--- INSTRUCTIONS FOR THE TASK ---
Begin at the line containing "camera: 165 degrees left, 10 degrees down" in the records below, end at the line containing "(336, 253) = (527, 323): white", and retype each line in that span exactly. No other line and no image should appear.

-- INPUT DATA follows --

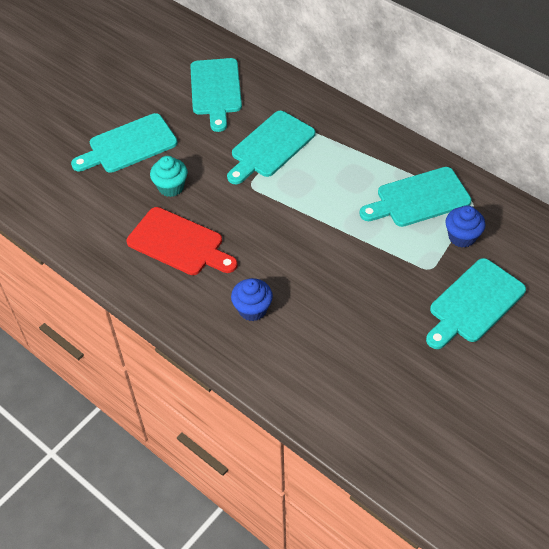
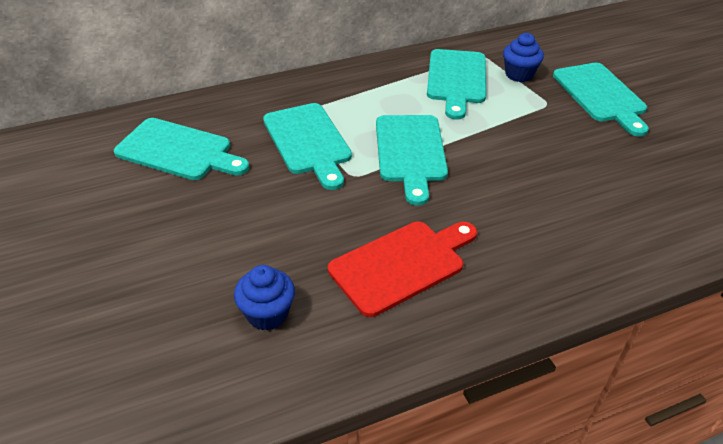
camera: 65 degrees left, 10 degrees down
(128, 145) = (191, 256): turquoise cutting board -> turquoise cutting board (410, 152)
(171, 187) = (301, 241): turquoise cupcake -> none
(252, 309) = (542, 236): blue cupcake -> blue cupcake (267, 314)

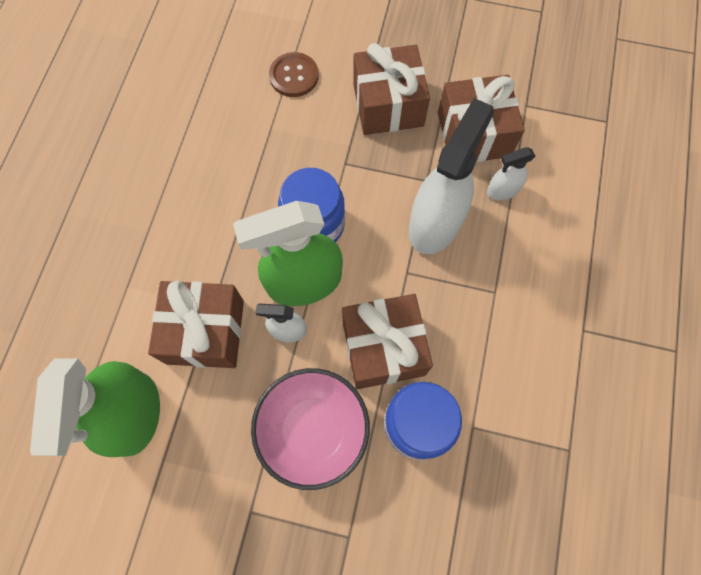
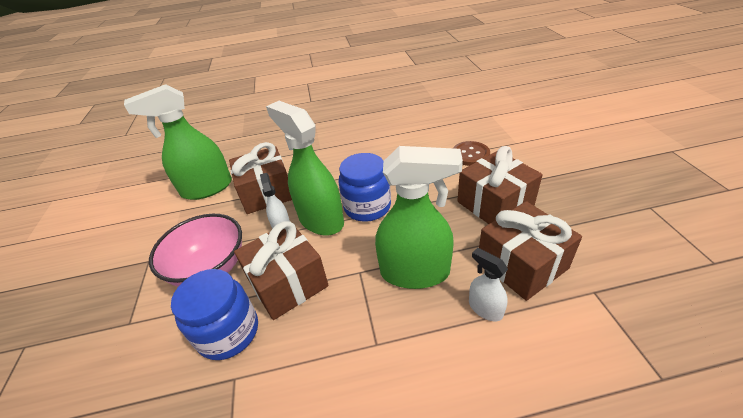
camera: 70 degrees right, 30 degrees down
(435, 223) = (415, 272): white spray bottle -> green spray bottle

-- INPUT DATA concluded --
-- INPUT DATA follows --

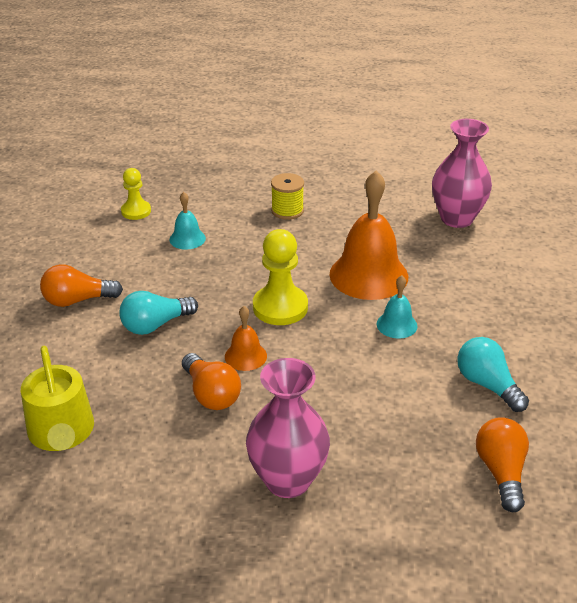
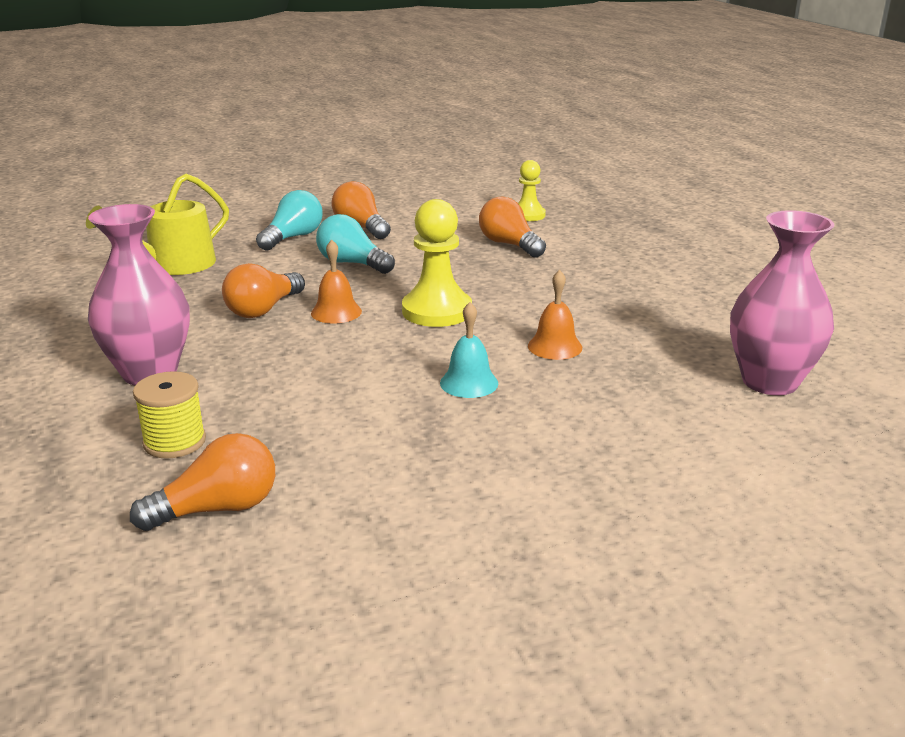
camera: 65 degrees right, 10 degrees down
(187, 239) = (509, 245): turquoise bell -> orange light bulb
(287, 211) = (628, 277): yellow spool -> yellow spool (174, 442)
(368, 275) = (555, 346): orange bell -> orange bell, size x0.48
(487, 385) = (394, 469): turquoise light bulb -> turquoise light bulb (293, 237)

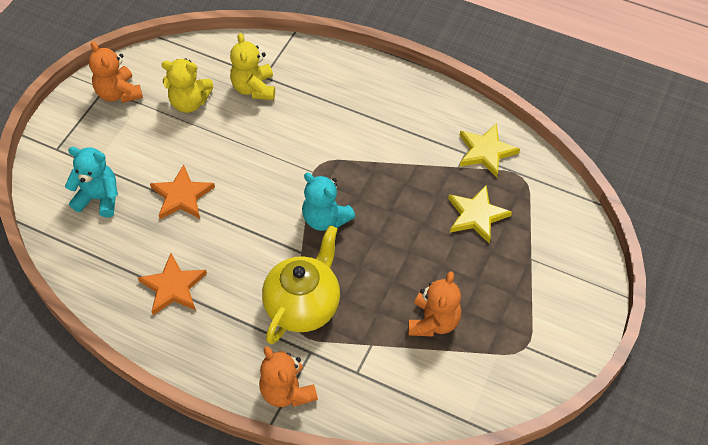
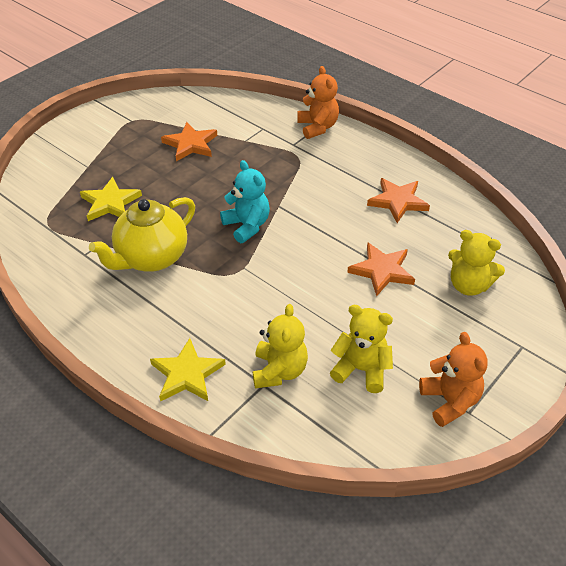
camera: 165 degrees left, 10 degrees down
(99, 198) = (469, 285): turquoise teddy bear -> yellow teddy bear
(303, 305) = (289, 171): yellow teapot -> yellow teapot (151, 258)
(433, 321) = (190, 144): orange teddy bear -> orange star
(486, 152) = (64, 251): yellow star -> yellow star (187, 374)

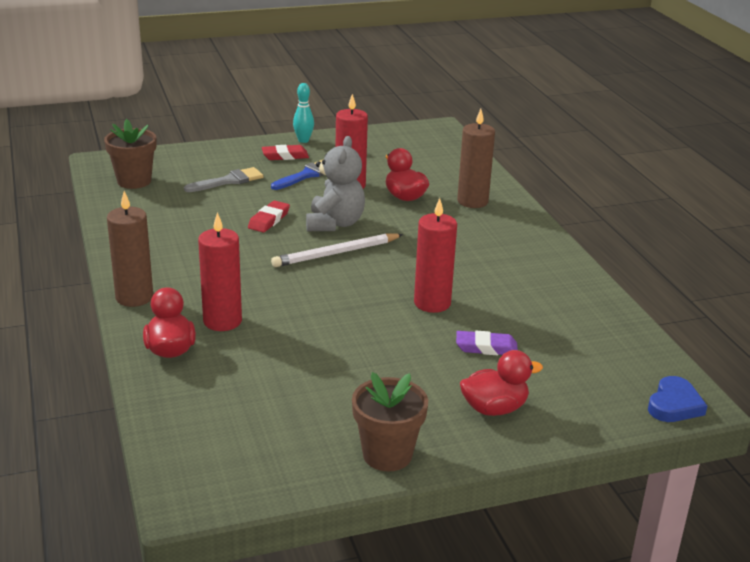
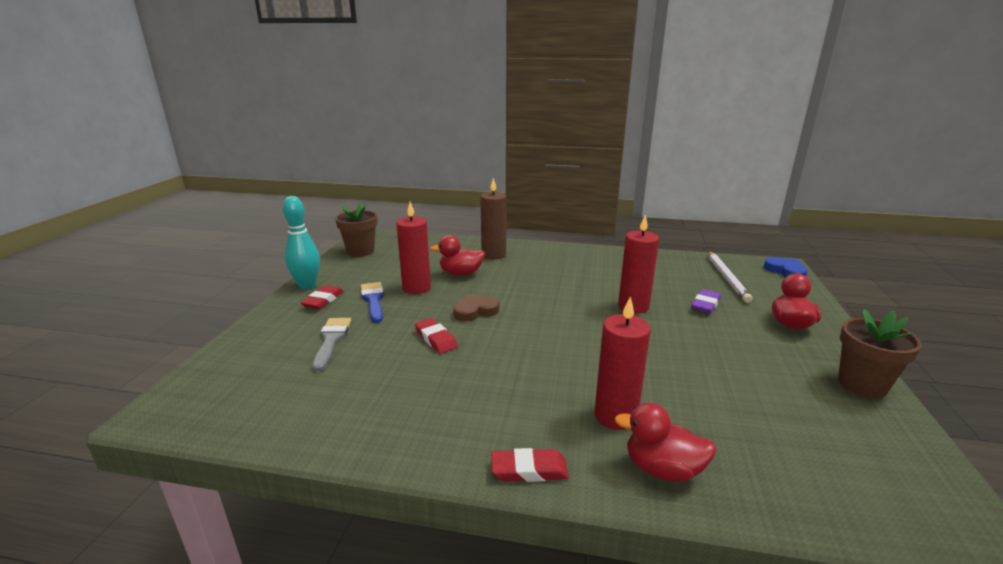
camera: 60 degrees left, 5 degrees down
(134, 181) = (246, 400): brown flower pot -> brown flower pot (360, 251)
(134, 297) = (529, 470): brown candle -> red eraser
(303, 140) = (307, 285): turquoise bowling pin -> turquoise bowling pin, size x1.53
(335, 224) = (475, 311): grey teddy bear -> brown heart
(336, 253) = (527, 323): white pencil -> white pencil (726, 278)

-- INPUT DATA concluded --
-- INPUT DATA follows --

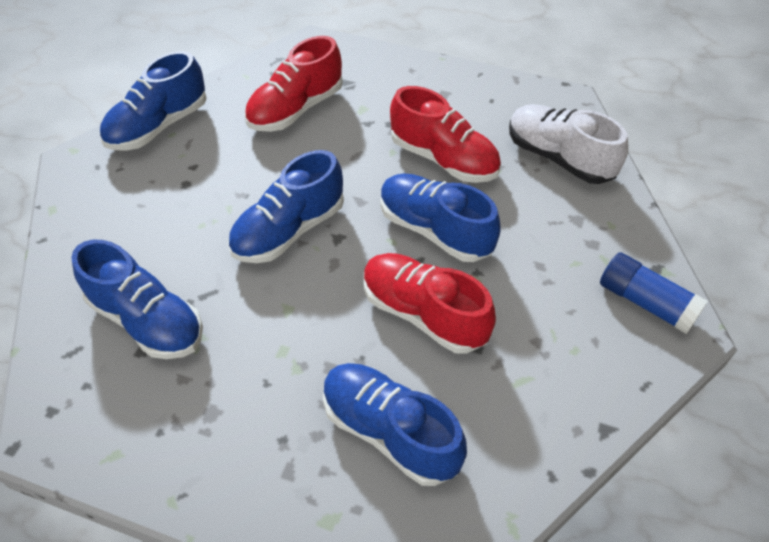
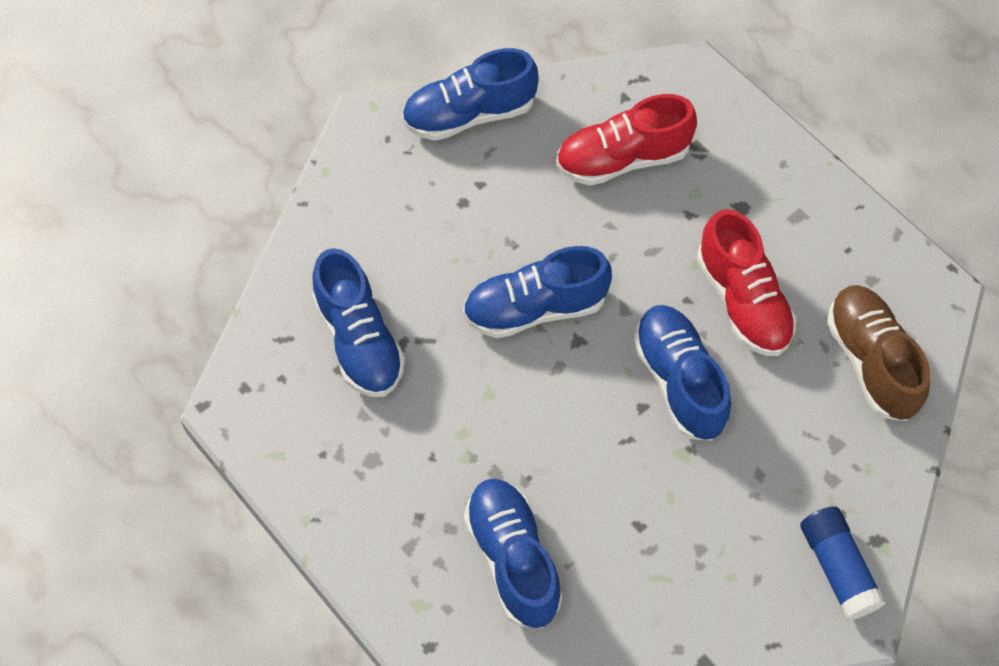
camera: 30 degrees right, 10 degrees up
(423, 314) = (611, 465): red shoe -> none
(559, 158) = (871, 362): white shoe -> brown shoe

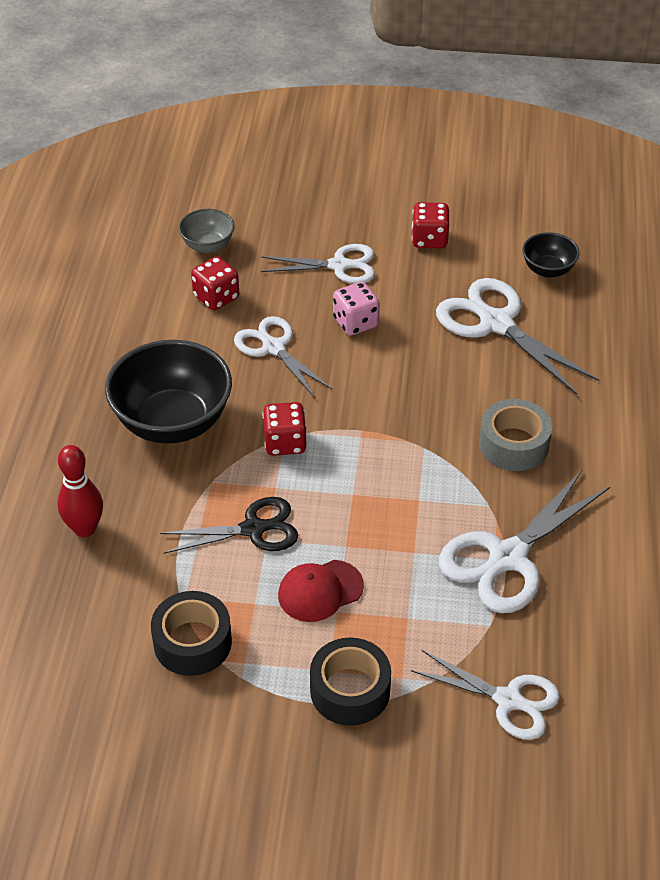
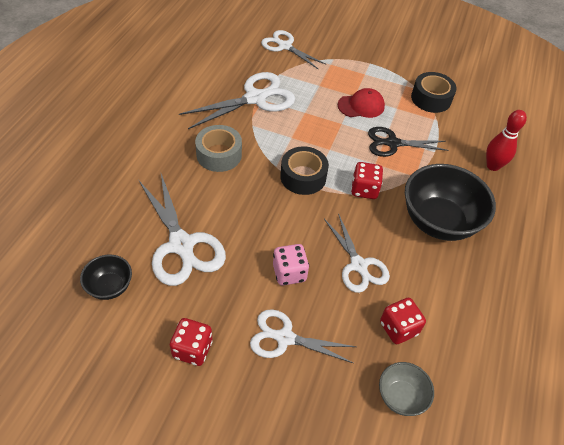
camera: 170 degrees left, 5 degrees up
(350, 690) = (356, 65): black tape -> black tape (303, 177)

-- INPUT DATA concluded --

--- WRITTEN SOLUTION ---
camera: 165 degrees left, 10 degrees down
(99, 198) = (469, 285): turquoise teddy bear -> yellow teddy bear
(303, 305) = (289, 171): yellow teapot -> yellow teapot (151, 258)
(433, 321) = (190, 144): orange teddy bear -> orange star
(486, 152) = (64, 251): yellow star -> yellow star (187, 374)

camera: 60 degrees left, 5 degrees down
(134, 181) = (246, 400): brown flower pot -> brown flower pot (360, 251)
(134, 297) = (529, 470): brown candle -> red eraser
(303, 140) = (307, 285): turquoise bowling pin -> turquoise bowling pin, size x1.53
(335, 224) = (475, 311): grey teddy bear -> brown heart
(336, 253) = (527, 323): white pencil -> white pencil (726, 278)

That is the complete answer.